**Work to complete:**
When you return the data, keep every line exactly as it is and leave out the pictures.

**Data for review:**
......
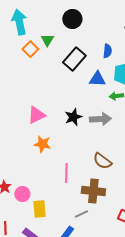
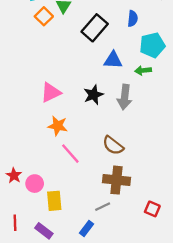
blue triangle: (97, 79) -> (113, 60), moved
gray arrow: (100, 119) -> (125, 97), turned 100
brown semicircle: (102, 161) -> (113, 145), moved
pink line: (66, 173) -> (70, 154), moved, turned -42

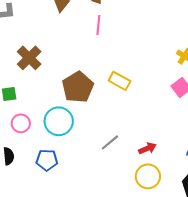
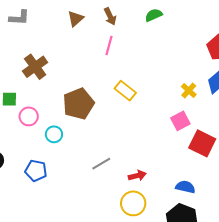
yellow rectangle: (120, 81) -> (125, 91), moved
cyan circle: (59, 121) -> (54, 134), size x0.6
pink circle: (21, 123) -> (29, 116), moved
......
**Solution to the exercise:**
blue triangle: (97, 79) -> (113, 60), moved
gray arrow: (100, 119) -> (125, 97), turned 100
brown semicircle: (102, 161) -> (113, 145), moved
pink line: (66, 173) -> (70, 154), moved, turned -42

yellow rectangle: (120, 81) -> (125, 91), moved
cyan circle: (59, 121) -> (54, 134), size x0.6
pink circle: (21, 123) -> (29, 116), moved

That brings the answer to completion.